** EXERCISE **
Only some lines are wanted. Transcribe, exactly, the lines below from the line with "D201: LED yellow" up to and including the line with "V206: AC 120V".

(RECORDS SUPPLIED Opens)

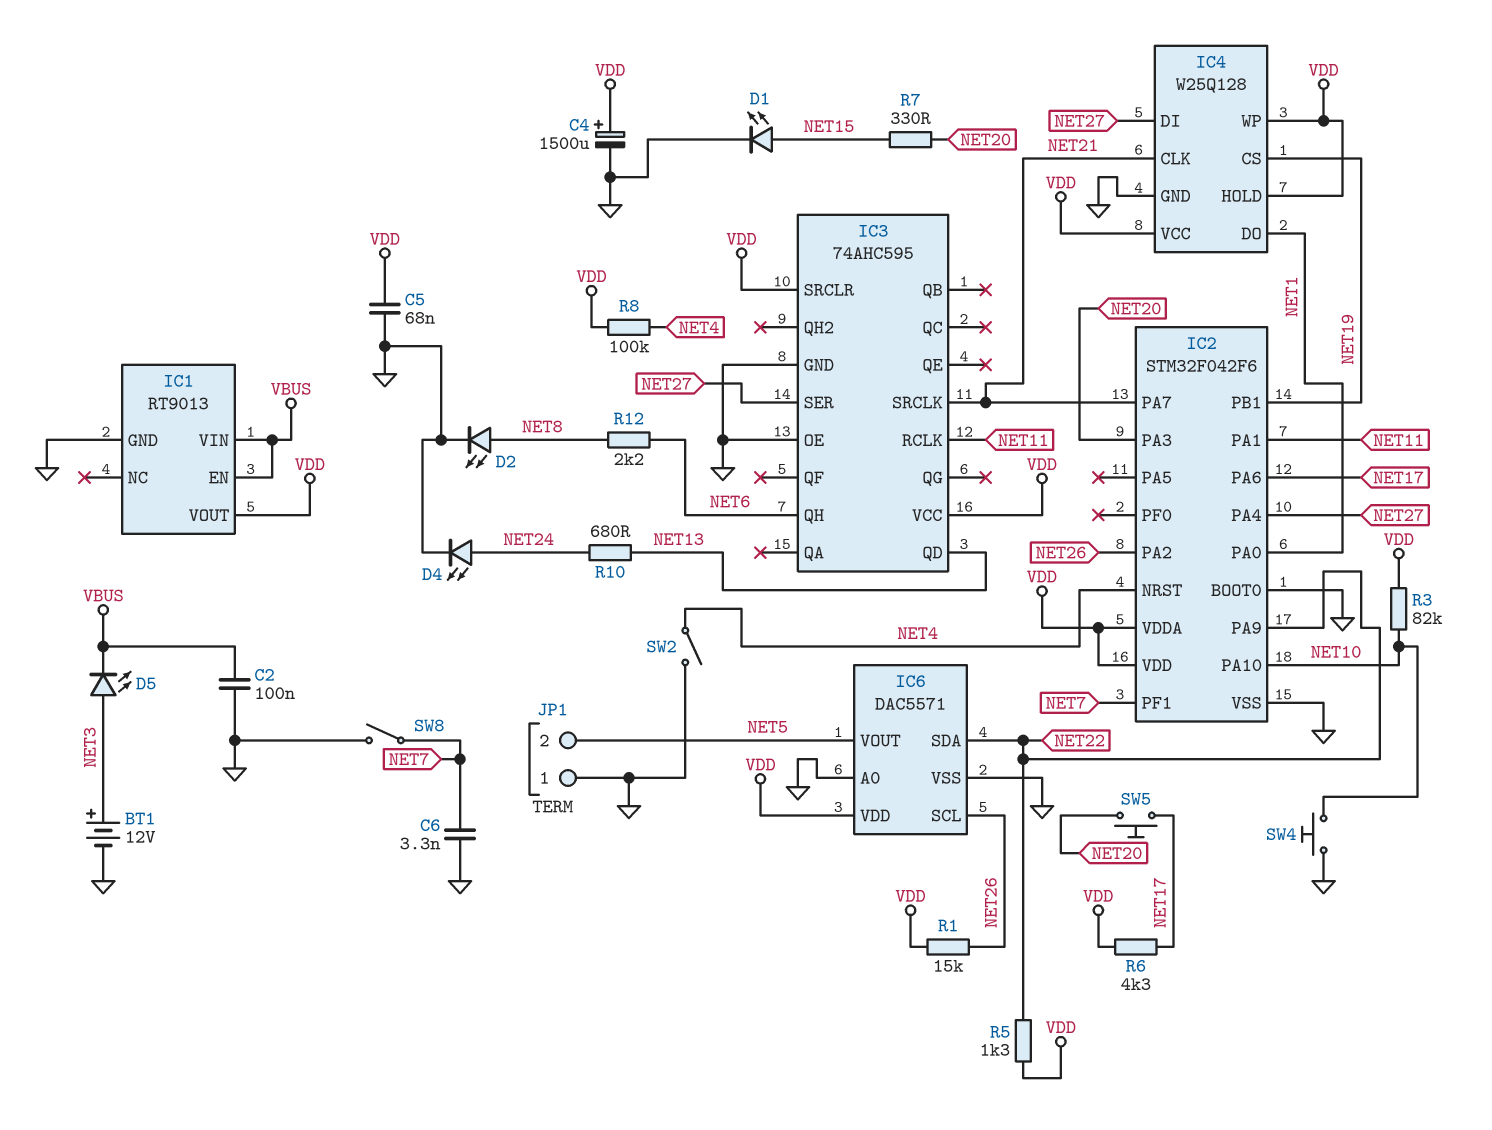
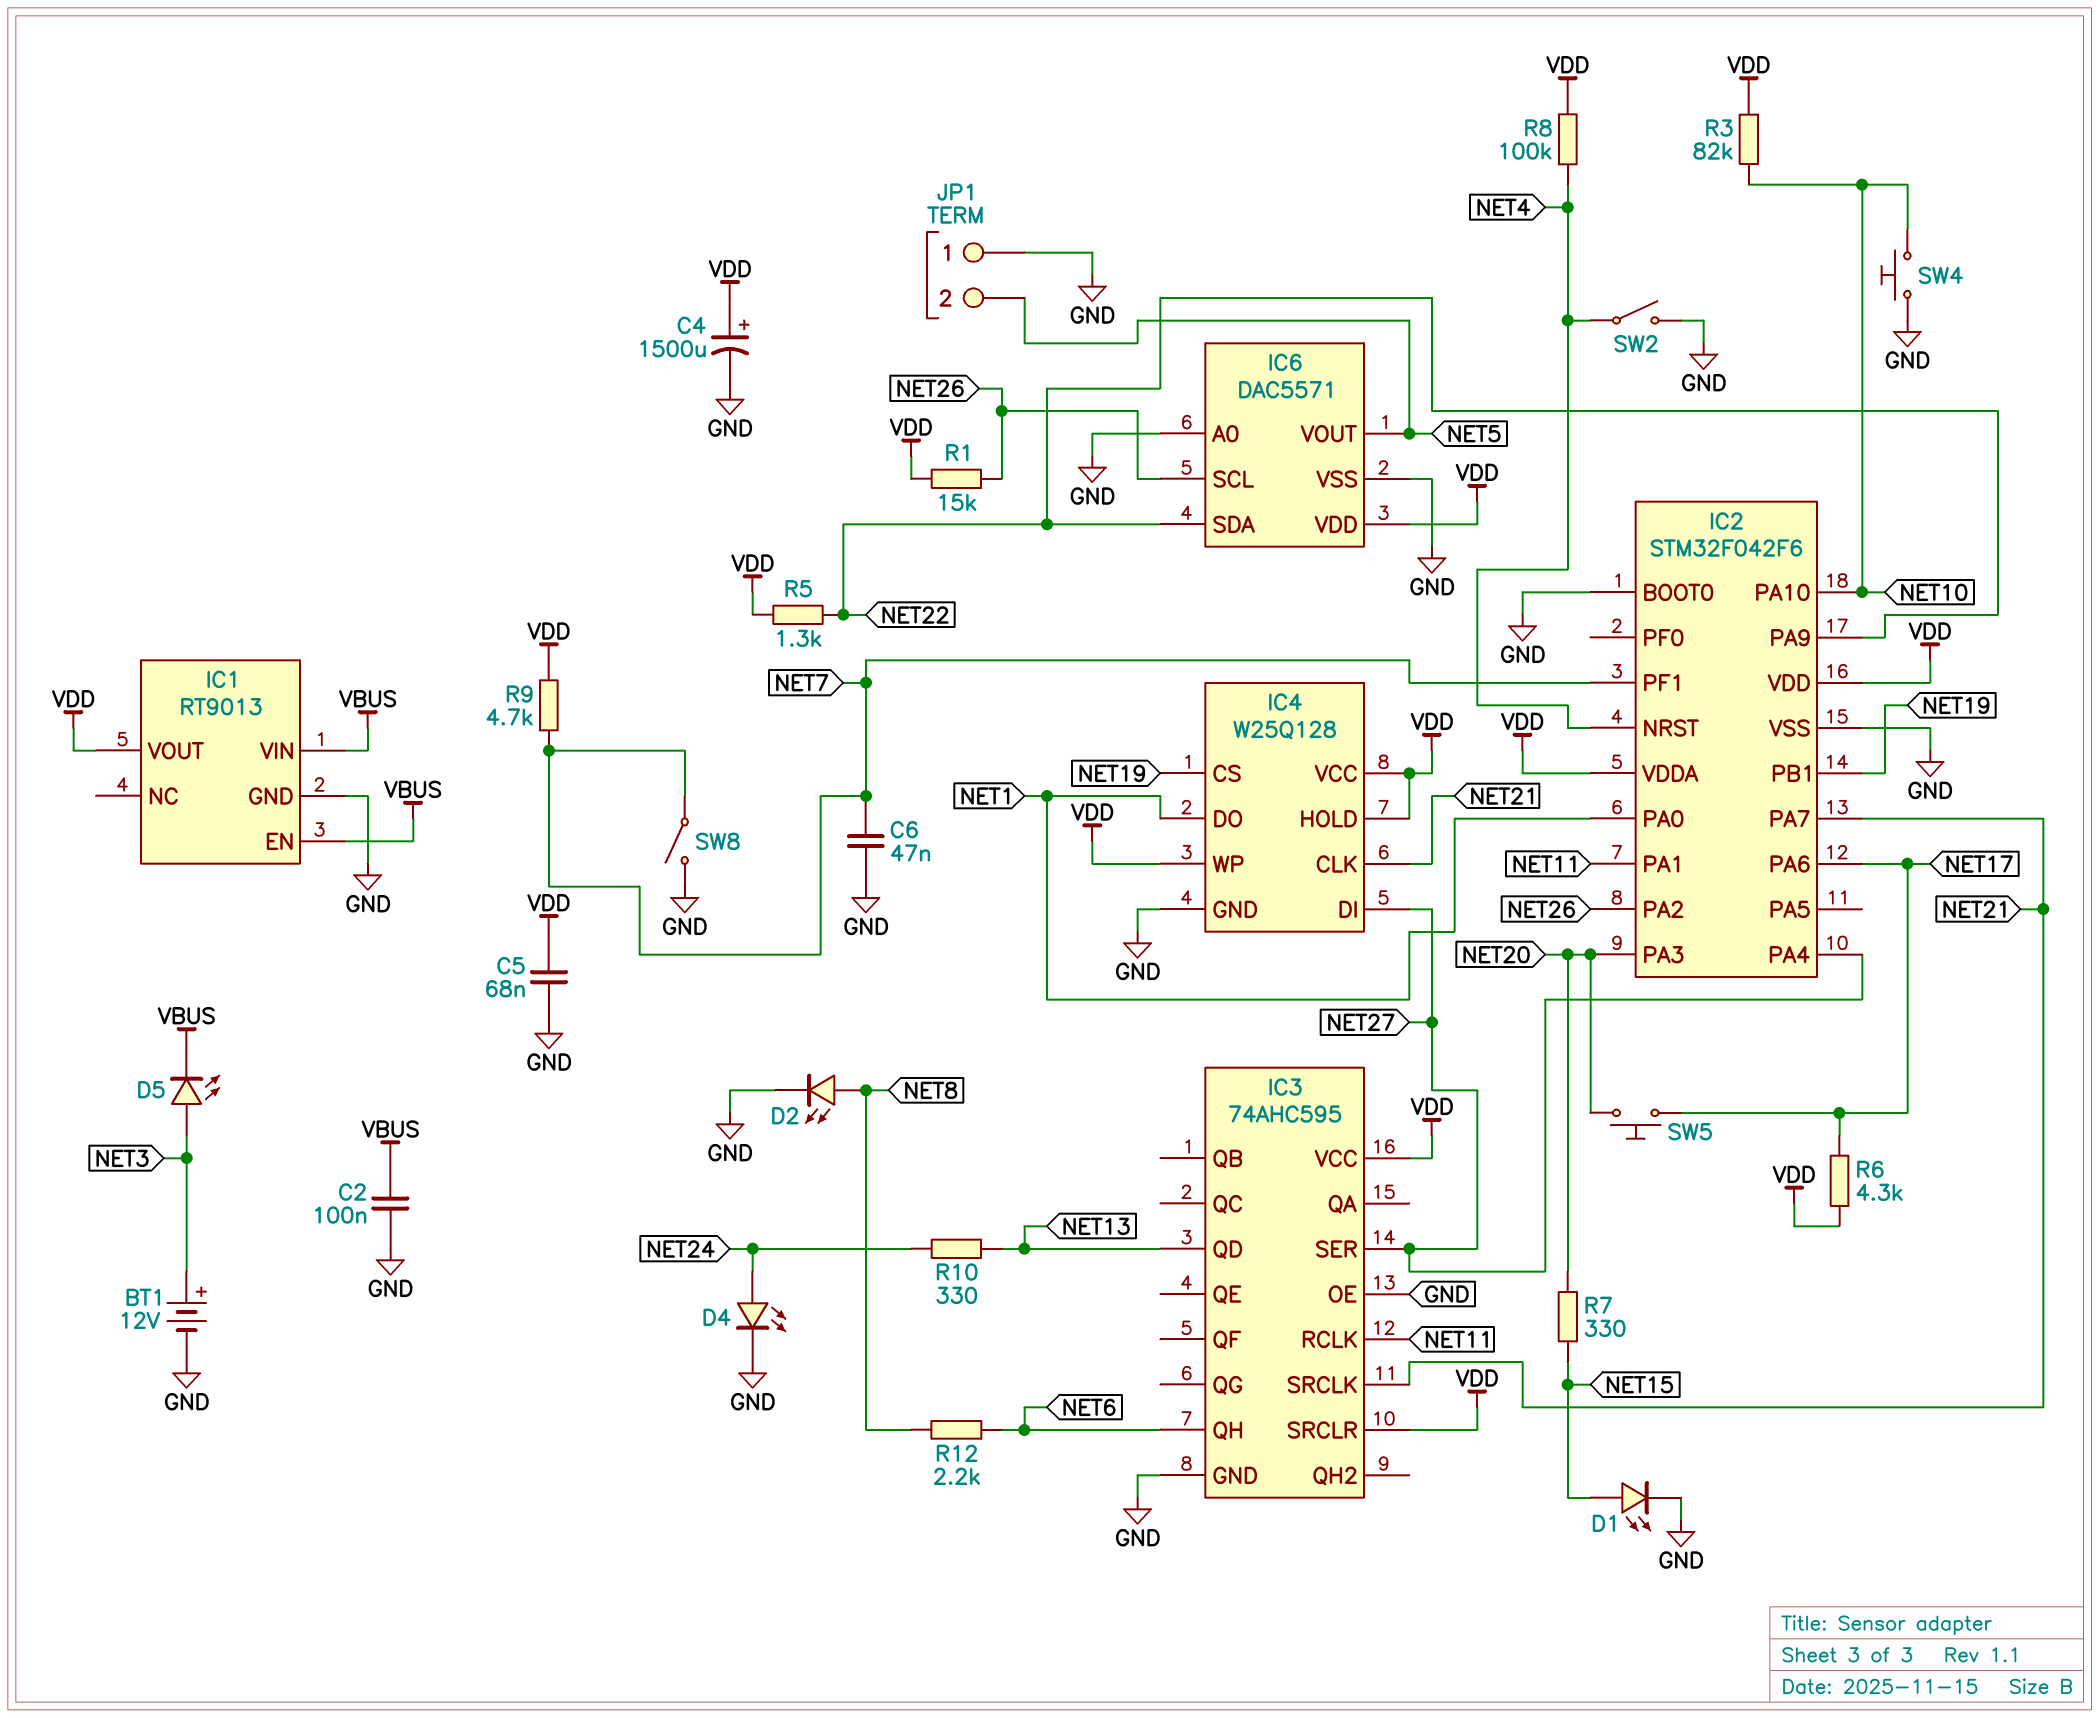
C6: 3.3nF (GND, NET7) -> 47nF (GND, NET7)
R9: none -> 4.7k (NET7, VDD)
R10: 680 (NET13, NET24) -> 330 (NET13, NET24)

(RECORDS SUPPLIED Closes)
(RECORDS SUPPLIED Opens)

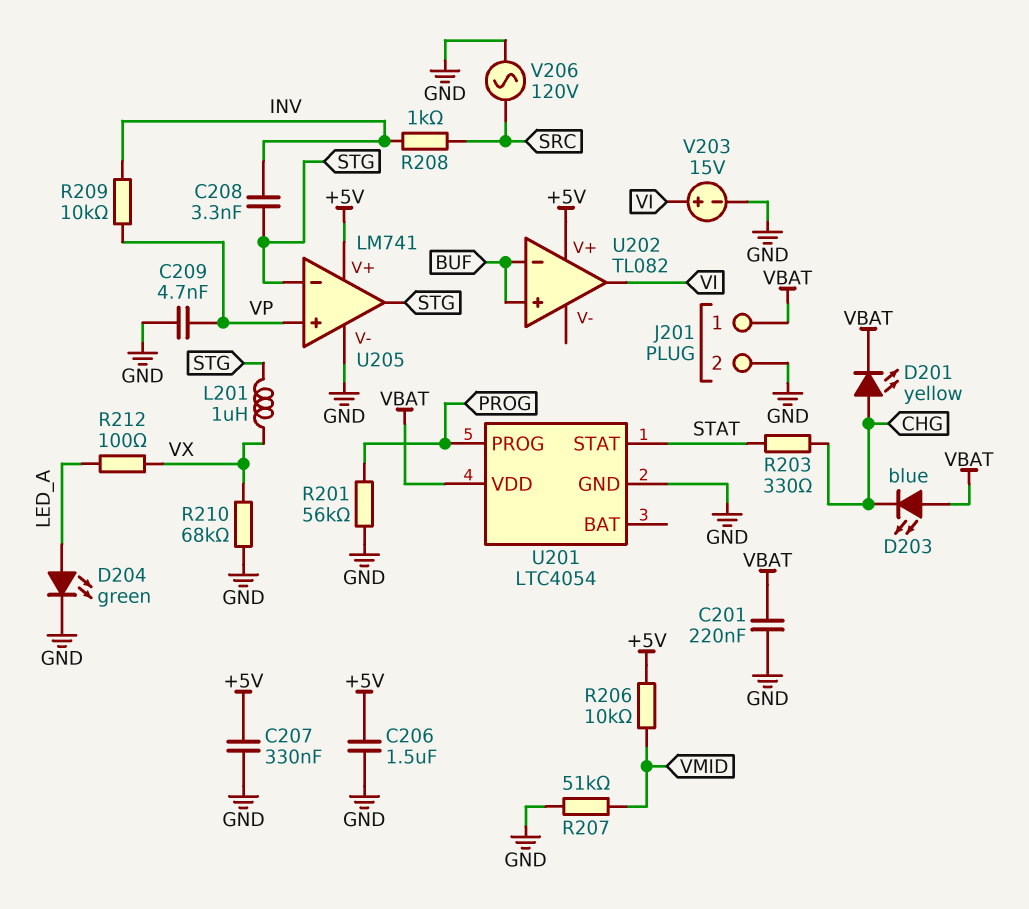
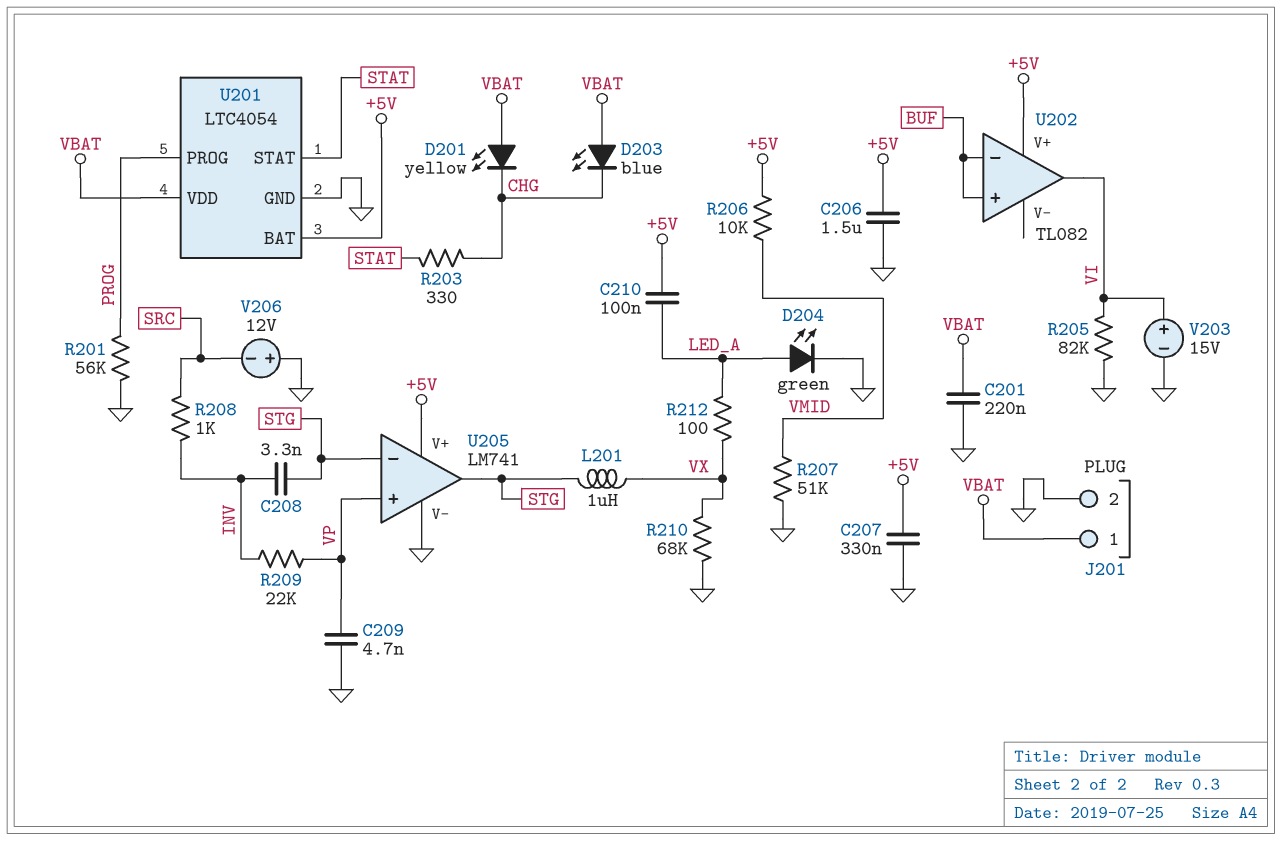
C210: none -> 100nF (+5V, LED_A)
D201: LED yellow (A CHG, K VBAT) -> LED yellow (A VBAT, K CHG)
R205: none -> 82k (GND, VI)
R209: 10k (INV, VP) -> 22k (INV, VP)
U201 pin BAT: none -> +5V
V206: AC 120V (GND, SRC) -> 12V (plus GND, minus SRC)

(RECORDS SUPPLIED Closes)

** SOLUTION **
D201: LED yellow (A CHG, K VBAT) -> LED yellow (A VBAT, K CHG)
R205: none -> 82k (GND, VI)
R209: 10k (INV, VP) -> 22k (INV, VP)
U201 pin BAT: none -> +5V
V206: AC 120V (GND, SRC) -> 12V (plus GND, minus SRC)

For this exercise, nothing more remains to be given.